── Entries shown

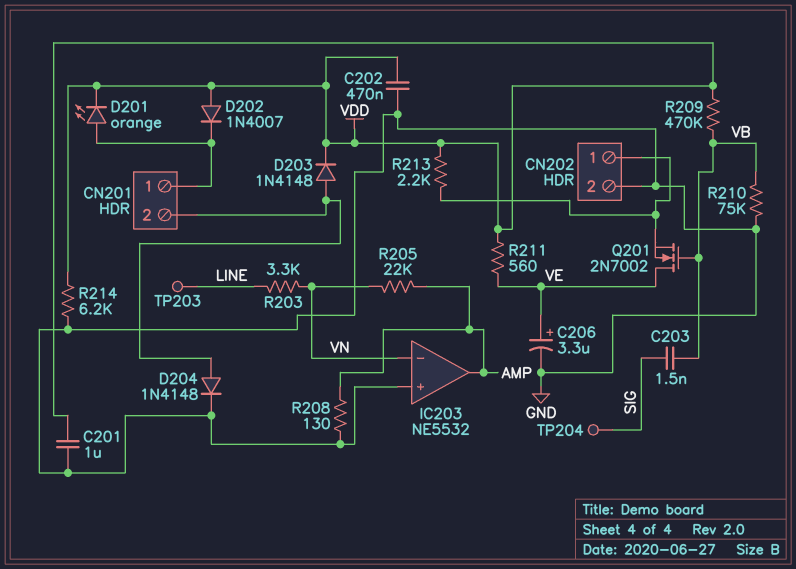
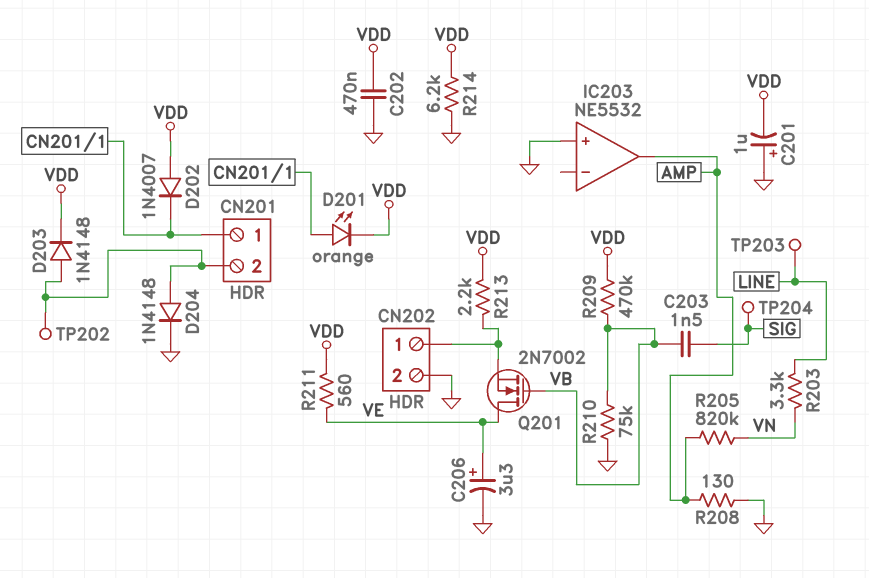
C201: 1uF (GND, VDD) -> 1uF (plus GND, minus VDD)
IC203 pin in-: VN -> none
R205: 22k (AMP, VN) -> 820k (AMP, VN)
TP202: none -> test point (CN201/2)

────
── Entries shown

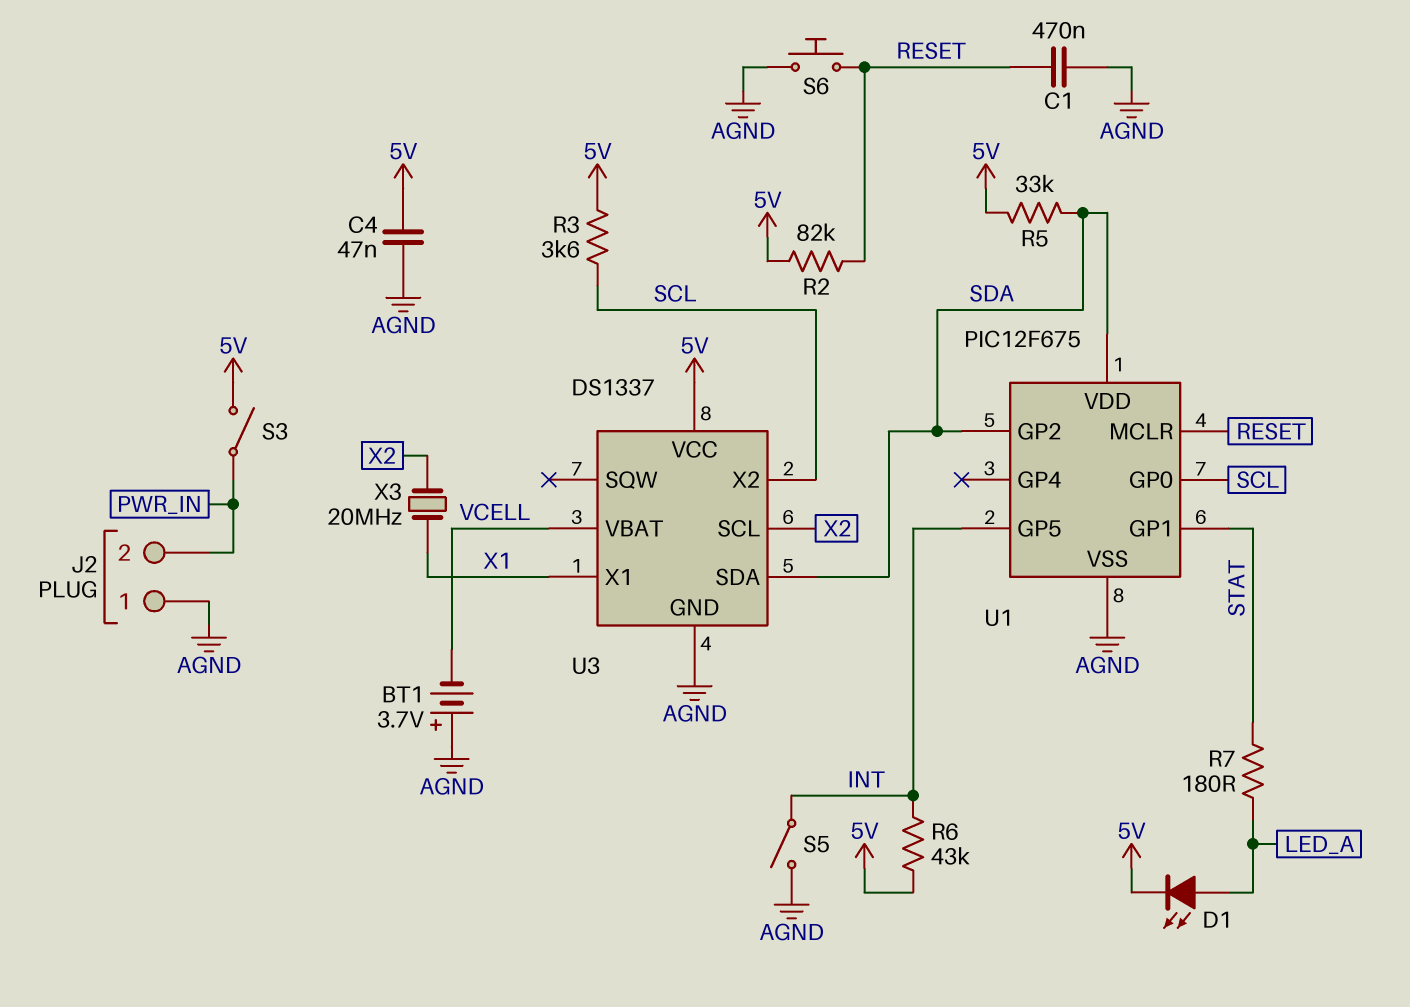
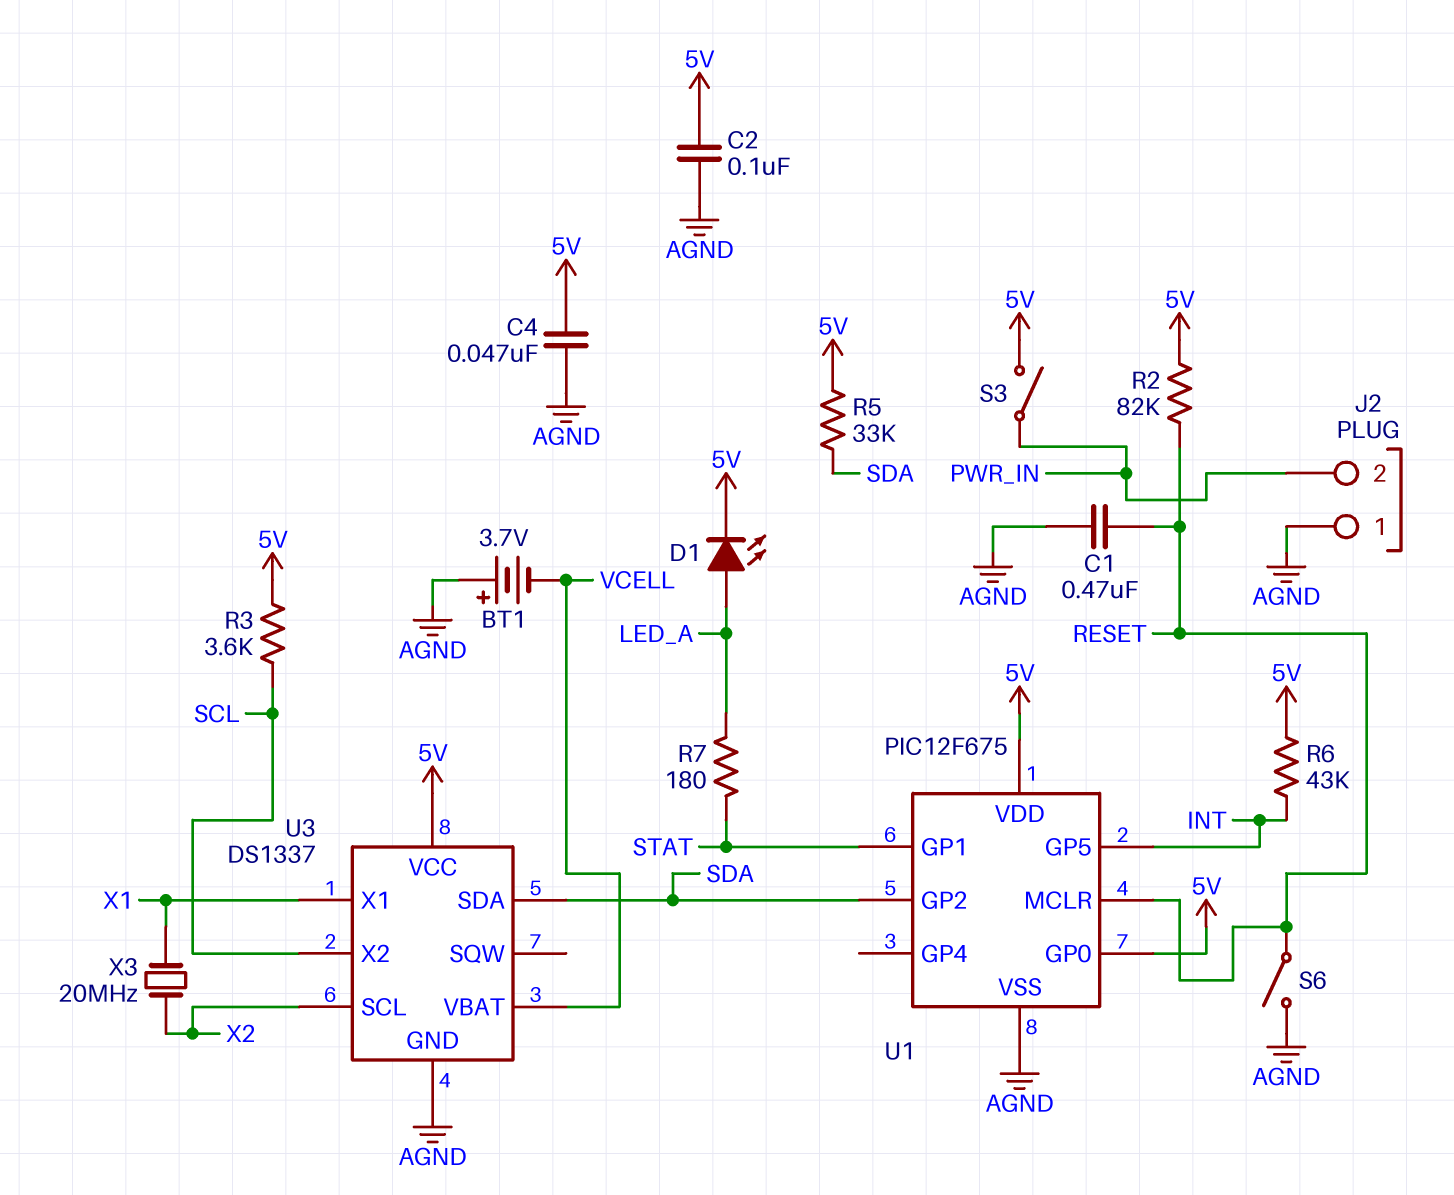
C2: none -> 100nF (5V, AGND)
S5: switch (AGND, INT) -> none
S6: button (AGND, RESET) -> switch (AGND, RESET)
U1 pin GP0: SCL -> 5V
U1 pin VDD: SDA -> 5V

────
── Entries shown

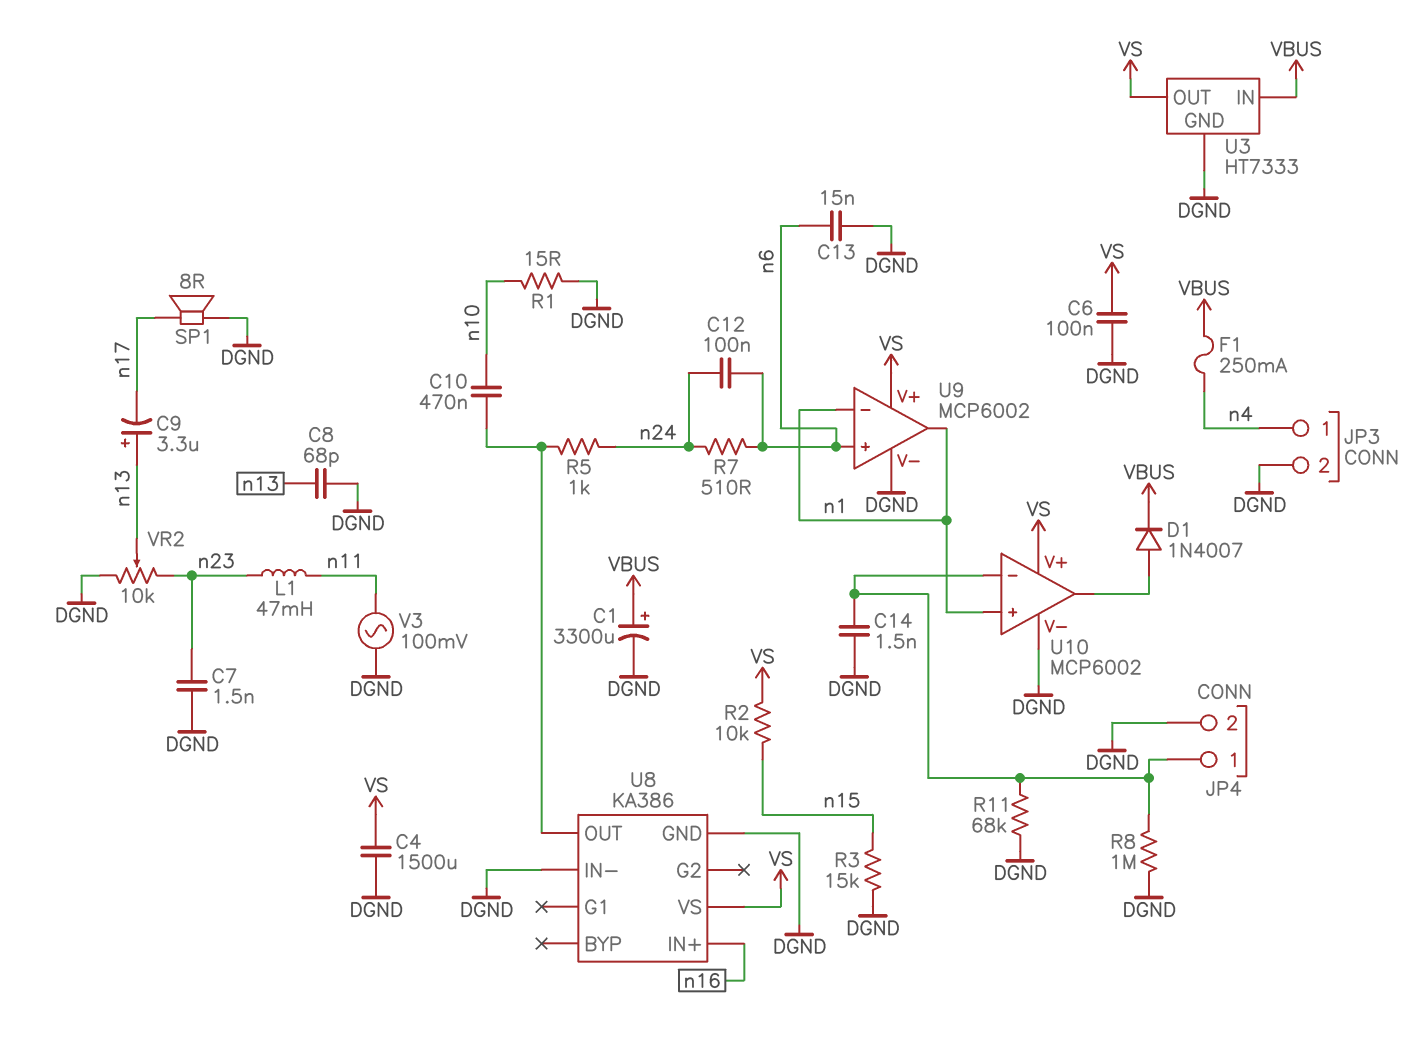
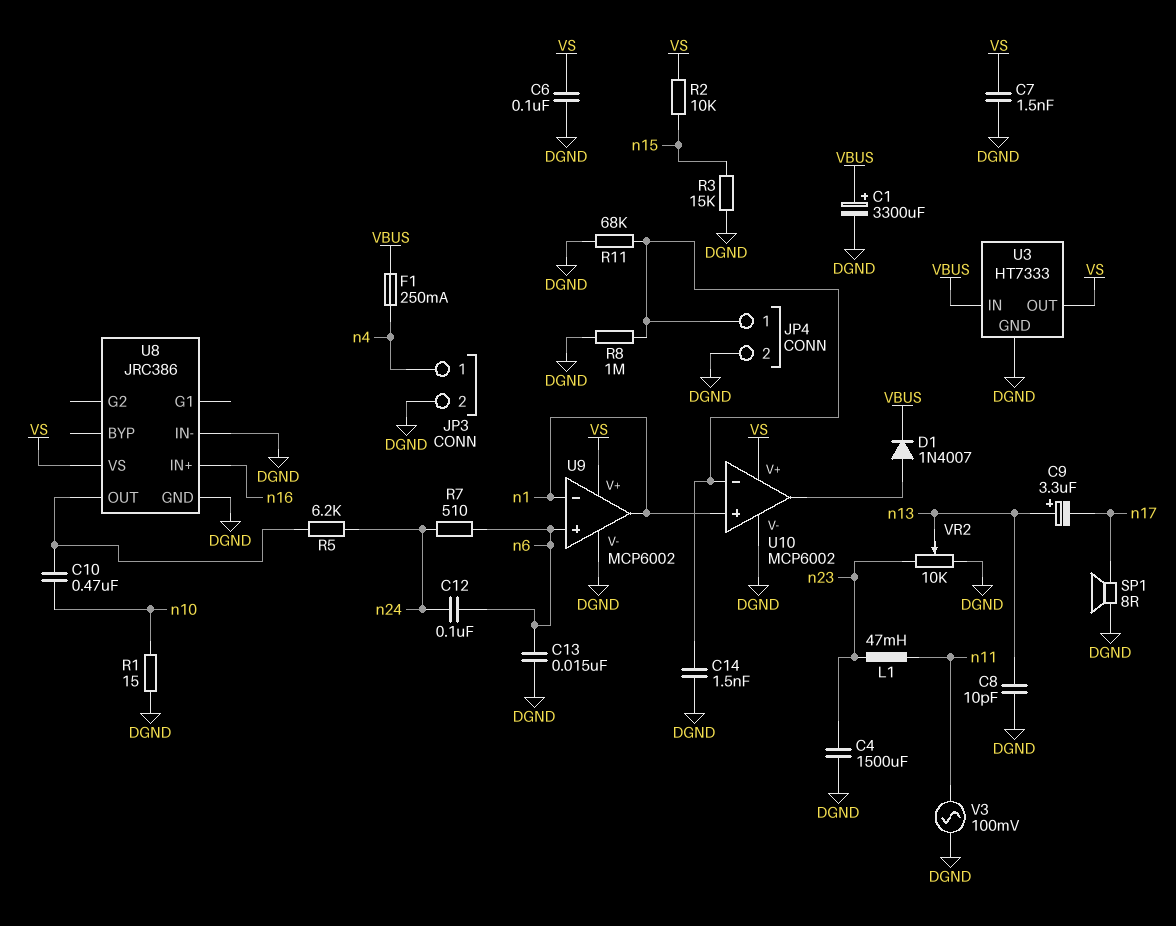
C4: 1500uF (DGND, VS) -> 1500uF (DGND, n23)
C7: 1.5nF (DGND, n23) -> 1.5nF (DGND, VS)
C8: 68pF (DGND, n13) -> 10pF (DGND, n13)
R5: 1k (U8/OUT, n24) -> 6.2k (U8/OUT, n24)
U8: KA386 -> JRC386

────

What you are asked to do:
Find the string "switch" in the entries above and return each line that holds it.

Exercise answer:
S5: switch (AGND, INT) -> none
S6: button (AGND, RESET) -> switch (AGND, RESET)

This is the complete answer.